=== What you will do ===
From the listing below, work out how many lines contain "orange". Reply with that number only.

★ ★ ★ ★ ★ ★ ★

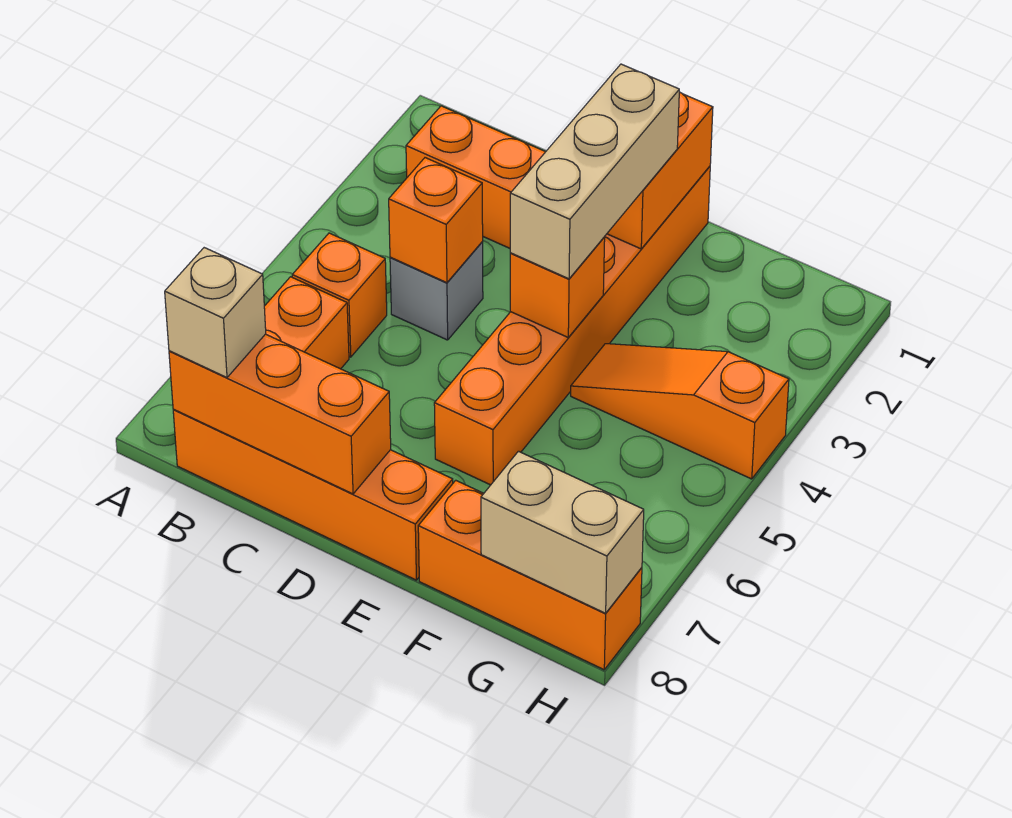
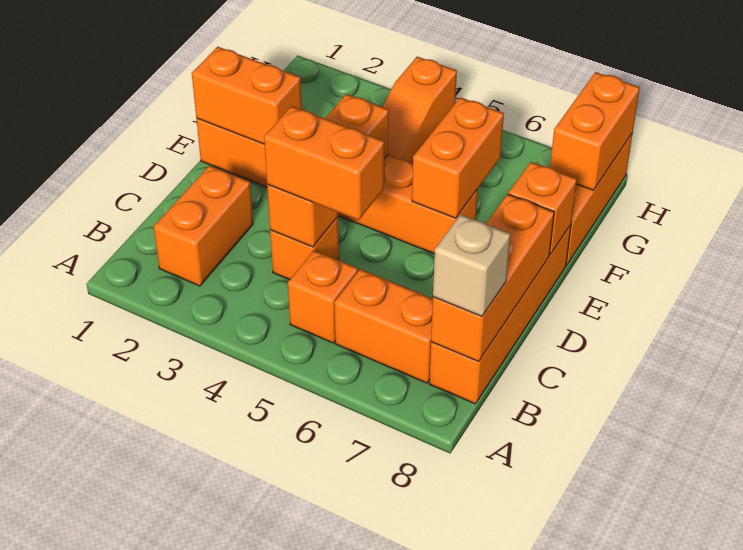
grey brick C4 level 1 -> orange brick C4 level 1
none -> orange brick C4:C5 level 3
tan brick E2:E4 level 3 -> none
none -> orange brick E6:F6 level 2
none -> orange brick E8 level 2
tan brick G8:H8 level 2 -> orange brick G8:H8 level 2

★ ★ ★ ★ ★ ★ ★

=== Exercise solution ===
5